### THE PROBLEM
Set each record down exactly, excluding all images.
DATASET RECORDS Start Marker
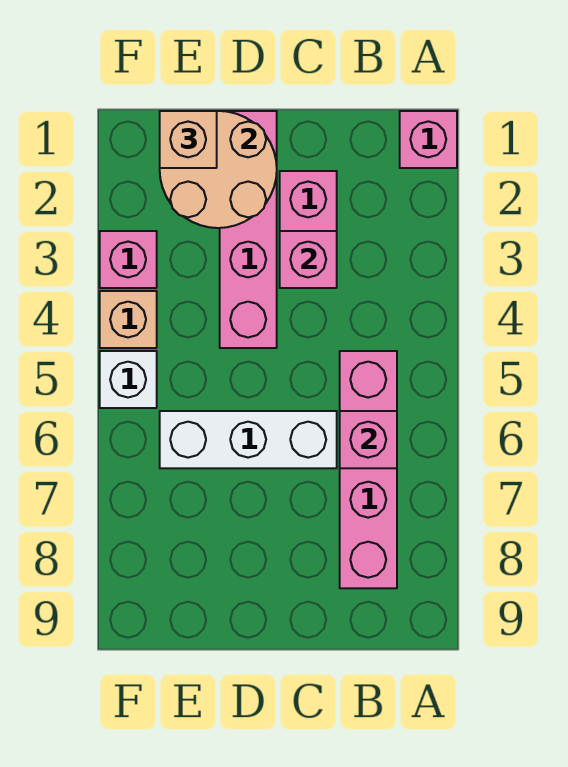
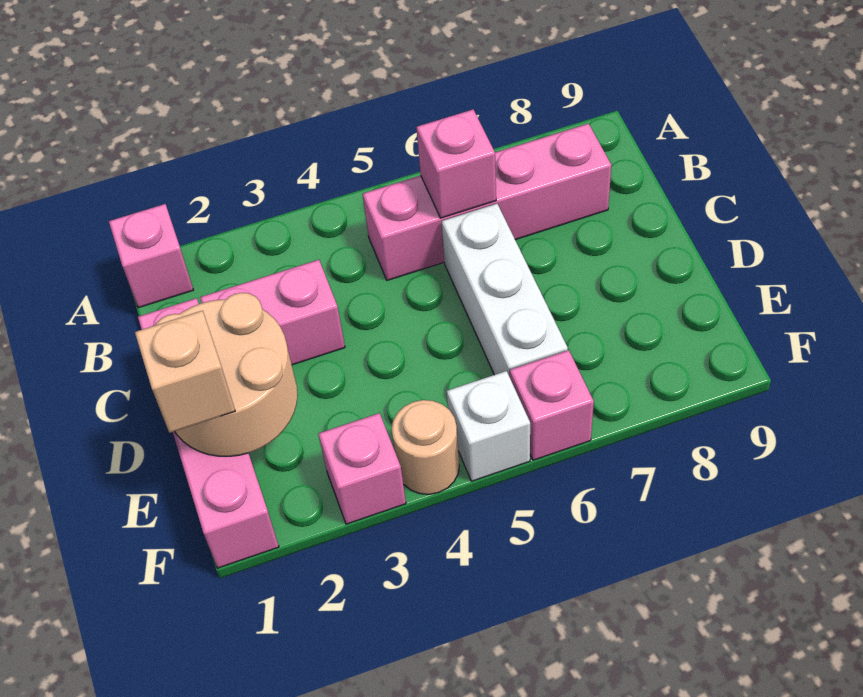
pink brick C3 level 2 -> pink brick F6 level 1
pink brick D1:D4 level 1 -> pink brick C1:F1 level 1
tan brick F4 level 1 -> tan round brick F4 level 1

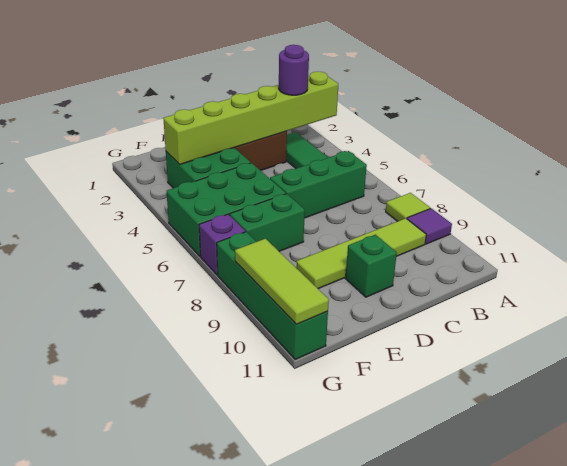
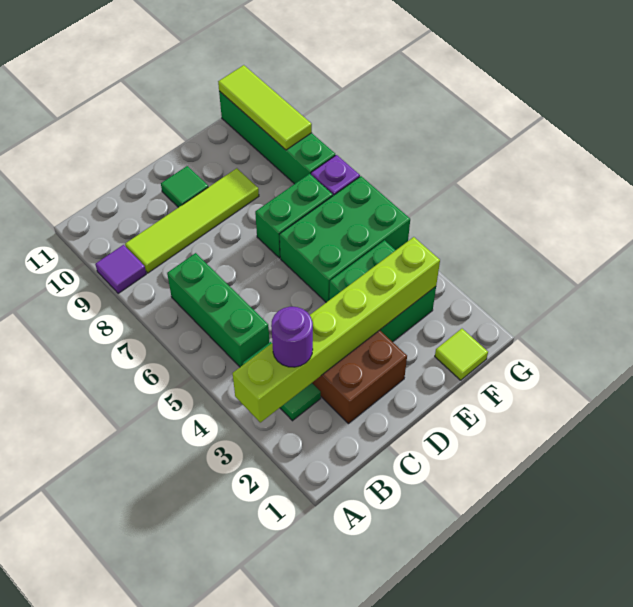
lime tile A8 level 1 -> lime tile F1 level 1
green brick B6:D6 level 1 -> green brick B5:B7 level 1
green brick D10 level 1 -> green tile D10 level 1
DATASET RECORDS End Marker
### EXERCISE ANSWER
pink brick C3 level 2 -> pink brick F6 level 1
pink brick D1:D4 level 1 -> pink brick C1:F1 level 1
tan brick F4 level 1 -> tan round brick F4 level 1

lime tile A8 level 1 -> lime tile F1 level 1
green brick B6:D6 level 1 -> green brick B5:B7 level 1
green brick D10 level 1 -> green tile D10 level 1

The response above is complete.